=== Section Start ===

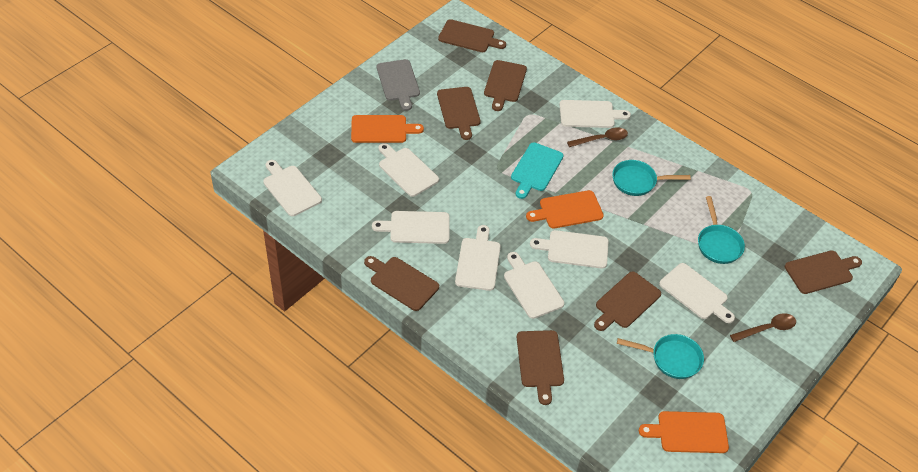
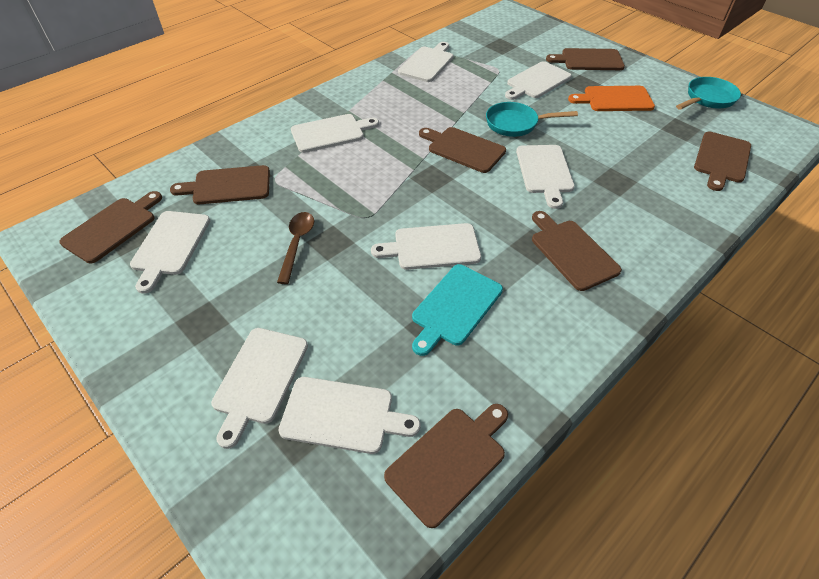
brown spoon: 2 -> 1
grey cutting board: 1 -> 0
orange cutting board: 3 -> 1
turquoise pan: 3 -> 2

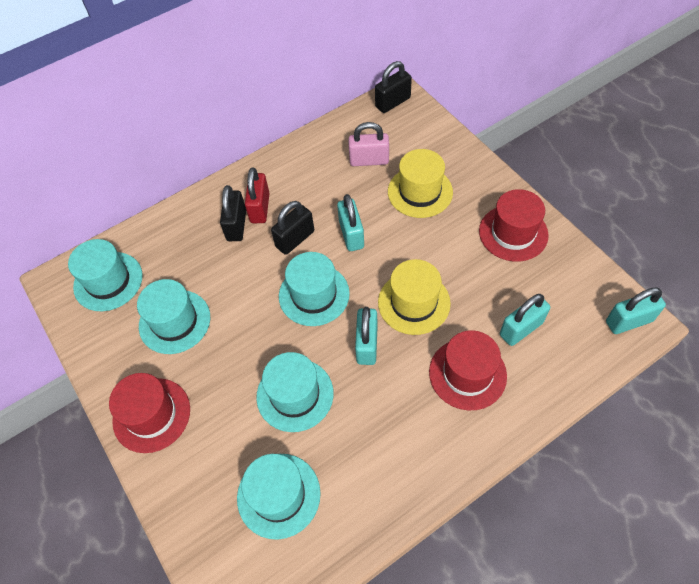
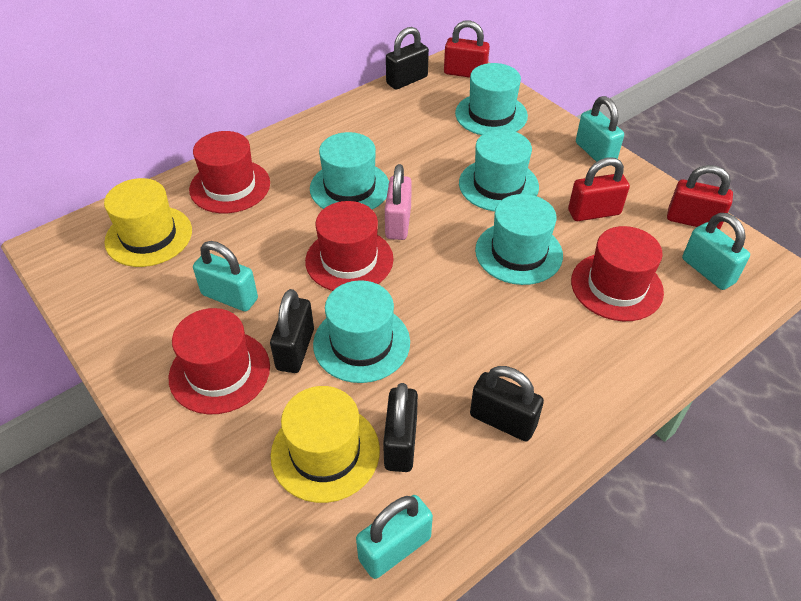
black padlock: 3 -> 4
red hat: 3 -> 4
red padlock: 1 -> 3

=== Section End ===

The data above should be returned in full, exactly as written, apart from its images.

**OUTPUT FOR THIS EXERCISE:**
brown spoon: 2 -> 1
grey cutting board: 1 -> 0
orange cutting board: 3 -> 1
turquoise pan: 3 -> 2

black padlock: 3 -> 4
red hat: 3 -> 4
red padlock: 1 -> 3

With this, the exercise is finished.